## [Directions for this task]
Can you pull out each line of the data below that includes the word "flashlight"?

## [Source data]

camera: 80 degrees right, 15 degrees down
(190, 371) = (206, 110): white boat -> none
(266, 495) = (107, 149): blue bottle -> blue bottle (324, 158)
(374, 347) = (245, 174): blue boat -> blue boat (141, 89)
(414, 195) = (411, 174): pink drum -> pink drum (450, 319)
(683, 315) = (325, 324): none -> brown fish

--

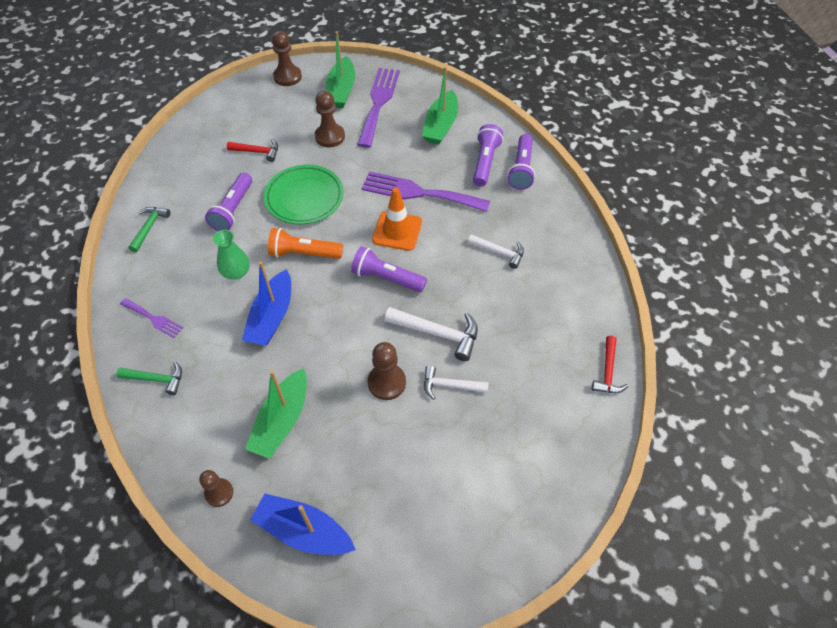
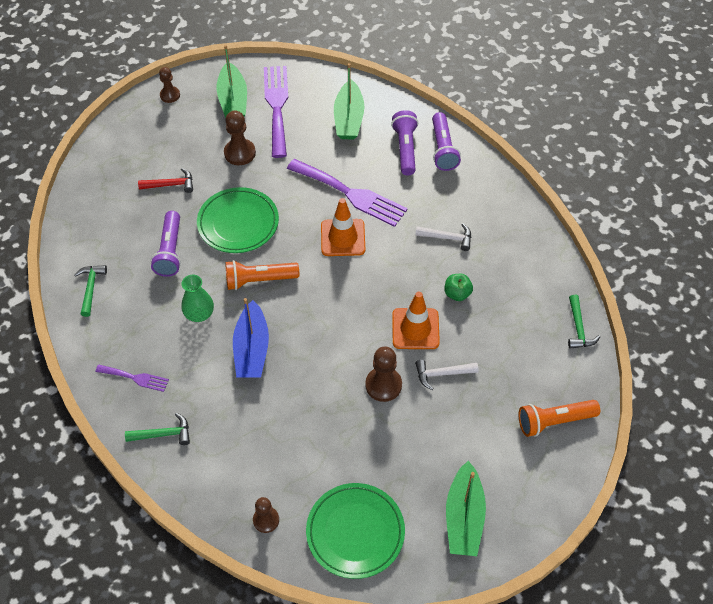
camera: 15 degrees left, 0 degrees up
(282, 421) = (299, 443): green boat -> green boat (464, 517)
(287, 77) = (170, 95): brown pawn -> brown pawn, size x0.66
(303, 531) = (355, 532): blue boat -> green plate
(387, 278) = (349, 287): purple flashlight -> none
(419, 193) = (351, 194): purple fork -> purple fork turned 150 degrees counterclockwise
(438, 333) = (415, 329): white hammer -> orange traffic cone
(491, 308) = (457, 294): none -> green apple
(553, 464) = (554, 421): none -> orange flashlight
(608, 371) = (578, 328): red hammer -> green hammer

## [Written response]
(387, 278) = (349, 287): purple flashlight -> none
(553, 464) = (554, 421): none -> orange flashlight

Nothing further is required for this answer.